## THE TASK
Pictures stay out of the answer, but every line of the material must be restated exactly.
Segment Open
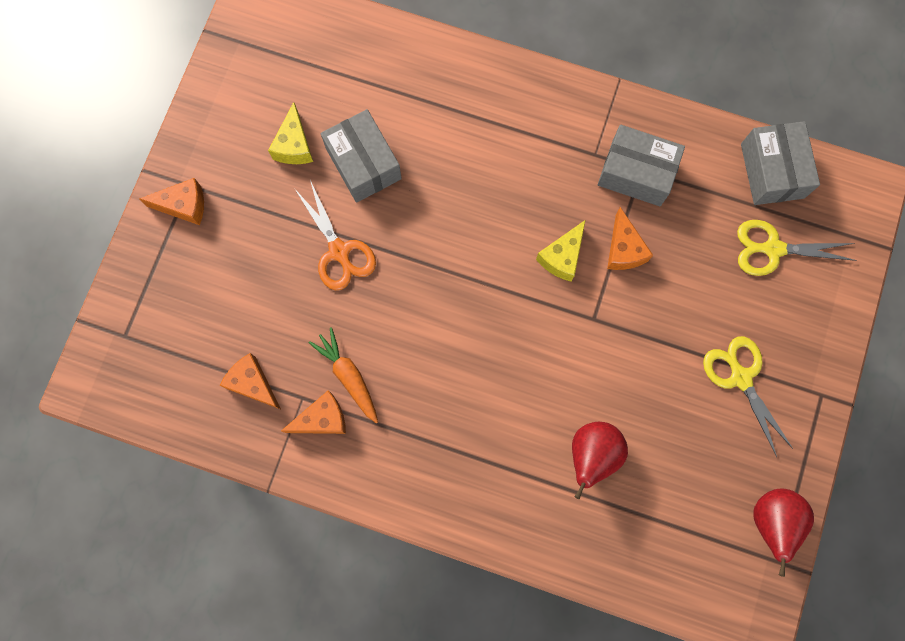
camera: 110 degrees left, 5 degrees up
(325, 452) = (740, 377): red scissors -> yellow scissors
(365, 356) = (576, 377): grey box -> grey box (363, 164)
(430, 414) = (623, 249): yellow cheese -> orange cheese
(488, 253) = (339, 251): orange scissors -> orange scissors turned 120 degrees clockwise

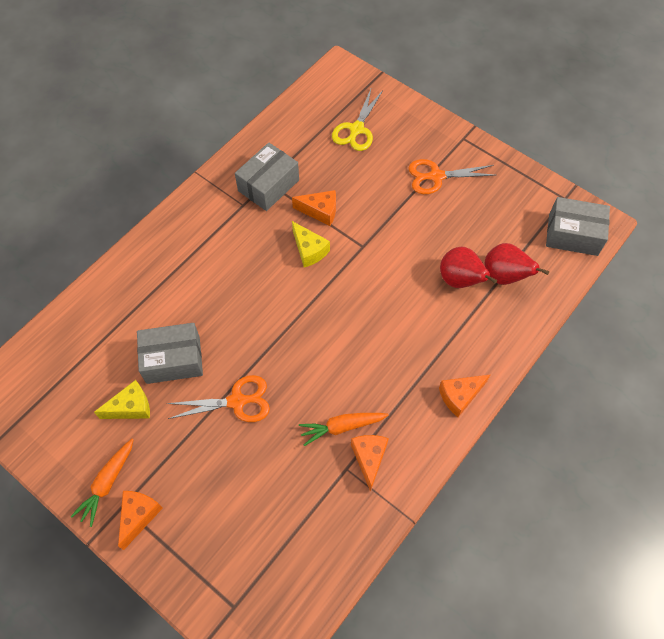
camera: 70 degrees left, 15 degrees down
(207, 160) = (107, 483): none -> orange carrot
(253, 383) = (319, 505): orange cheese -> orange cheese (460, 396)
(294, 145) = (131, 407): yellow cheese -> yellow cheese turned 45 degrees counterclockwise
(740, 377) = (436, 176): yellow scissors -> orange scissors
(771, 521) = (537, 193): red pear -> red pear (504, 276)
(772, 171) = (303, 111): grey box -> grey box (573, 235)

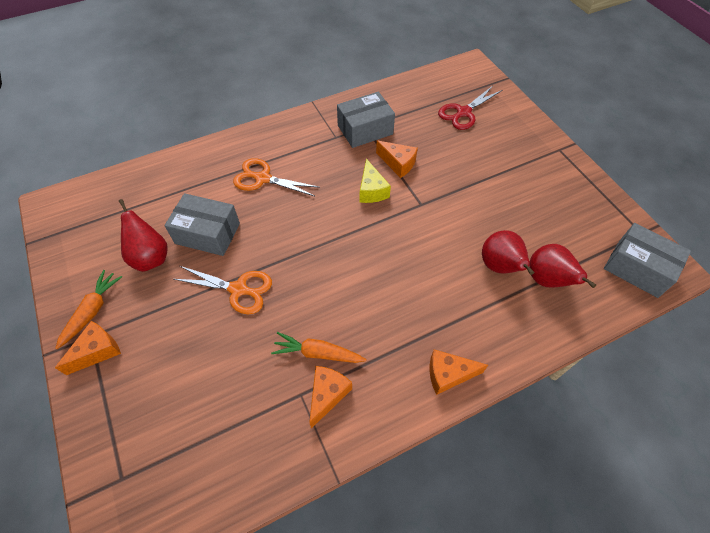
camera: 25 degrees right, 5 degrees down
(107, 483) = (92, 311): orange carrot -> orange carrot turned 150 degrees clockwise
(131, 407) = (151, 257): yellow cheese -> red pear
(356, 129) = (463, 112): yellow scissors -> red scissors
(436, 176) = (518, 171): orange scissors -> orange scissors (263, 178)

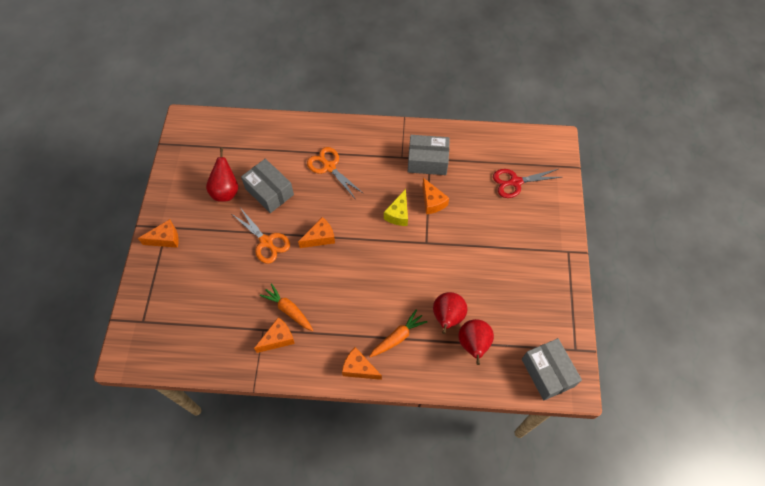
camera: 30 degrees right, 5 degrees up
(92, 311) = (175, 211): orange carrot -> orange carrot (397, 337)
(301, 254) = (320, 238): none -> orange cheese

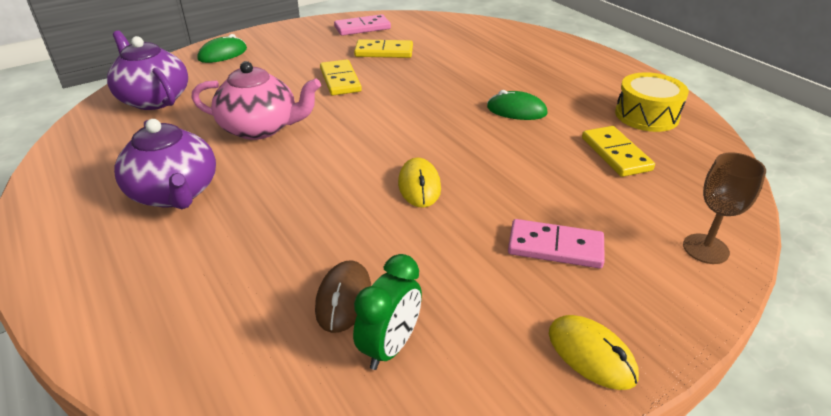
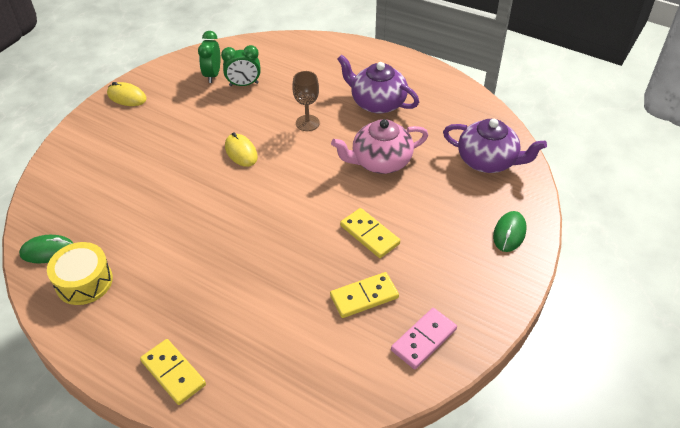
camera: 155 degrees right, 10 degrees up
(343, 299) = (244, 84): brown mouse -> green clock
(516, 110) = (198, 248): green mouse -> green mouse (47, 251)
(555, 247) = (149, 139): pink domino -> none
(616, 154) = (113, 224): yellow domino -> yellow domino (173, 373)
(705, 249) = (63, 164): brown goblet -> brown goblet (307, 123)

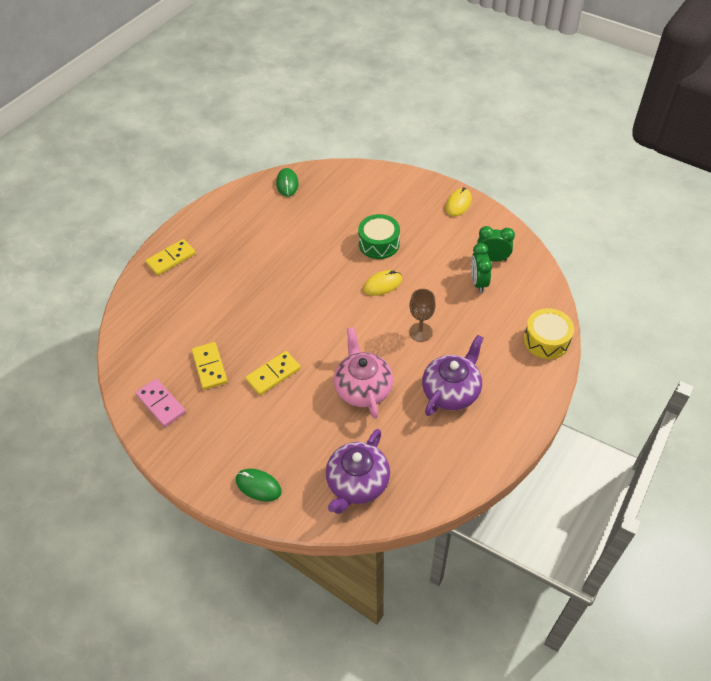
camera: 95 degrees right, 5 degrees up
(84, 281) = (256, 206): yellow drum -> yellow drum (546, 340)
(178, 157) = (379, 244): none -> green drum

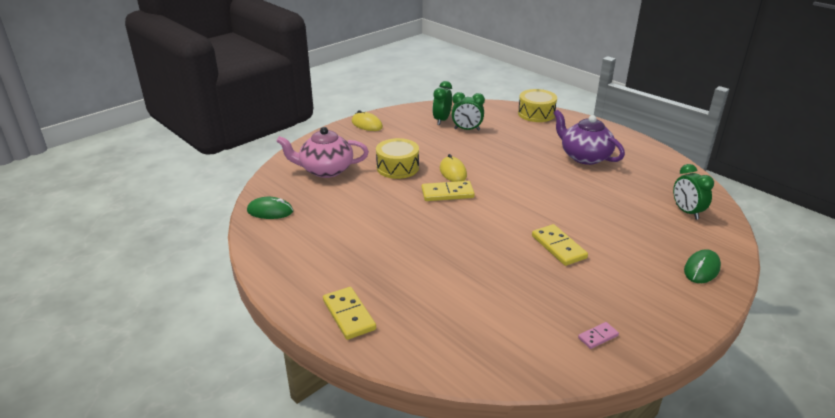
camera: 80 degrees left, 20 degrees down
(161, 404) = (598, 337): pink domino -> pink domino, size x0.56
(210, 367) = (543, 292): yellow domino -> yellow domino (447, 193)
(357, 483) = (686, 212): purple teapot -> green clock
(363, 388) = (579, 197): pink teapot -> pink teapot (325, 170)
(379, 244) = (397, 167): green drum -> yellow drum
(420, 332) = (517, 161): brown goblet -> none

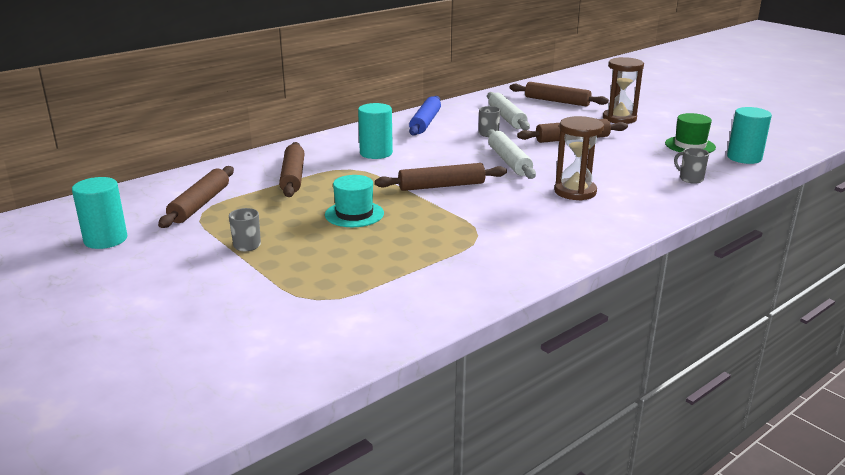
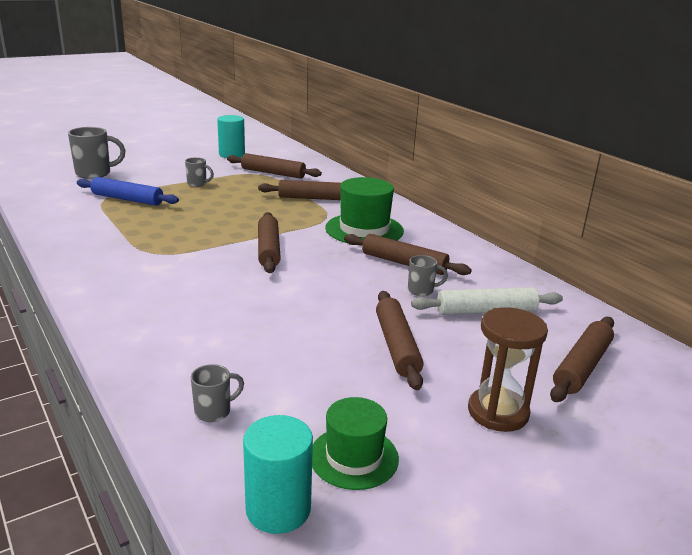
camera: 95 degrees right, 0 degrees up
(200, 334) = (95, 173): none -> grey mug
(354, 214) = (227, 214): turquoise hat -> none
(376, 153) = (364, 229): turquoise cylinder -> green hat
(425, 122) = (461, 259): blue rolling pin -> blue rolling pin (127, 199)
(443, 139) = (404, 263): none -> brown rolling pin
(509, 161) = (324, 290): white rolling pin -> none
(575, 192) = (218, 314): brown hourglass -> none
Segment Closed
## REPLY
camera: 110 degrees left, 5 degrees up
(325, 452) = (740, 377): red scissors -> yellow scissors
(365, 356) = (576, 377): grey box -> grey box (363, 164)
(430, 414) = (623, 249): yellow cheese -> orange cheese
(488, 253) = (339, 251): orange scissors -> orange scissors turned 120 degrees clockwise

camera: 70 degrees left, 15 degrees down
(207, 160) = (107, 483): none -> orange carrot
(253, 383) = (319, 505): orange cheese -> orange cheese (460, 396)
(294, 145) = (131, 407): yellow cheese -> yellow cheese turned 45 degrees counterclockwise
(740, 377) = (436, 176): yellow scissors -> orange scissors
(771, 521) = (537, 193): red pear -> red pear (504, 276)
(772, 171) = (303, 111): grey box -> grey box (573, 235)

camera: 25 degrees right, 5 degrees down
(107, 483) = (92, 311): orange carrot -> orange carrot turned 150 degrees clockwise
(131, 407) = (151, 257): yellow cheese -> red pear
(356, 129) = (463, 112): yellow scissors -> red scissors
(436, 176) = (518, 171): orange scissors -> orange scissors (263, 178)

camera: 30 degrees right, 5 degrees up
(92, 311) = (175, 211): orange carrot -> orange carrot (397, 337)
(301, 254) = (320, 238): none -> orange cheese

camera: 155 degrees right, 10 degrees up
(343, 299) = (244, 84): brown mouse -> green clock
(516, 110) = (198, 248): green mouse -> green mouse (47, 251)
(555, 247) = (149, 139): pink domino -> none
(616, 154) = (113, 224): yellow domino -> yellow domino (173, 373)
(705, 249) = (63, 164): brown goblet -> brown goblet (307, 123)

camera: 95 degrees right, 5 degrees up
(84, 281) = (256, 206): yellow drum -> yellow drum (546, 340)
(178, 157) = (379, 244): none -> green drum

camera: 80 degrees left, 20 degrees down
(161, 404) = (598, 337): pink domino -> pink domino, size x0.56
(210, 367) = (543, 292): yellow domino -> yellow domino (447, 193)
(357, 483) = (686, 212): purple teapot -> green clock
(363, 388) = (579, 197): pink teapot -> pink teapot (325, 170)
(379, 244) = (397, 167): green drum -> yellow drum
(420, 332) = (517, 161): brown goblet -> none

camera: 95 degrees right, 0 degrees up
(200, 334) = (95, 173): none -> grey mug
(354, 214) = (227, 214): turquoise hat -> none
(376, 153) = (364, 229): turquoise cylinder -> green hat
(425, 122) = (461, 259): blue rolling pin -> blue rolling pin (127, 199)
(443, 139) = (404, 263): none -> brown rolling pin
(509, 161) = (324, 290): white rolling pin -> none
(575, 192) = (218, 314): brown hourglass -> none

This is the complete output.